→ Assignment:
Repeat only the lines below from the one containing "yellow brick E12:F14" through the one containing "grey plate G6 level 2 -> grey cone G6 level 2", inclusive, exactly as written.

→ Given records:
----

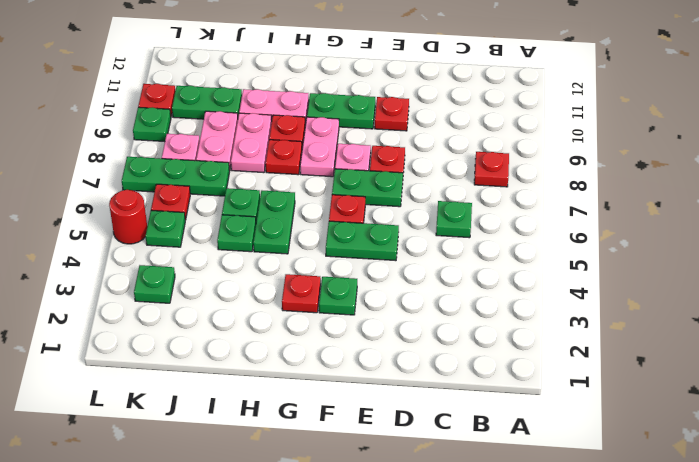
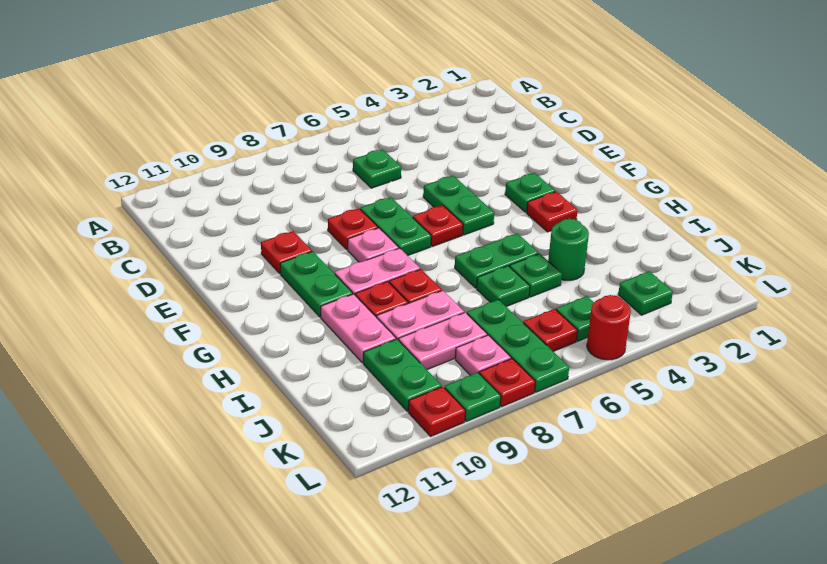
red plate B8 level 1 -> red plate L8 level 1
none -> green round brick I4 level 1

----

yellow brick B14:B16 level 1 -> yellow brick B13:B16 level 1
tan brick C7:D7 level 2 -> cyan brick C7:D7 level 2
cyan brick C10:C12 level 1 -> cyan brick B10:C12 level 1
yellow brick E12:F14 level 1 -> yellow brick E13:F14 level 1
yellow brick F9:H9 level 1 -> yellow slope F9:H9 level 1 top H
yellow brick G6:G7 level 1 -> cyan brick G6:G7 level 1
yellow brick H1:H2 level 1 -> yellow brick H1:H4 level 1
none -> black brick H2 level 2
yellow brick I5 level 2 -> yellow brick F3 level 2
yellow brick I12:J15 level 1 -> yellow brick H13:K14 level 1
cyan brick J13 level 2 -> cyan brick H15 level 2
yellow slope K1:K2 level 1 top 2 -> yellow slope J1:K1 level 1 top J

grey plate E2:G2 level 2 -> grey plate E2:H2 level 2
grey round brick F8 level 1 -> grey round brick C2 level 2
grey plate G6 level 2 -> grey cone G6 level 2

----

→ Problem solution:
yellow brick E12:F14 level 1 -> yellow brick E13:F14 level 1
yellow brick F9:H9 level 1 -> yellow slope F9:H9 level 1 top H
yellow brick G6:G7 level 1 -> cyan brick G6:G7 level 1
yellow brick H1:H2 level 1 -> yellow brick H1:H4 level 1
none -> black brick H2 level 2
yellow brick I5 level 2 -> yellow brick F3 level 2
yellow brick I12:J15 level 1 -> yellow brick H13:K14 level 1
cyan brick J13 level 2 -> cyan brick H15 level 2
yellow slope K1:K2 level 1 top 2 -> yellow slope J1:K1 level 1 top J

grey plate E2:G2 level 2 -> grey plate E2:H2 level 2
grey round brick F8 level 1 -> grey round brick C2 level 2
grey plate G6 level 2 -> grey cone G6 level 2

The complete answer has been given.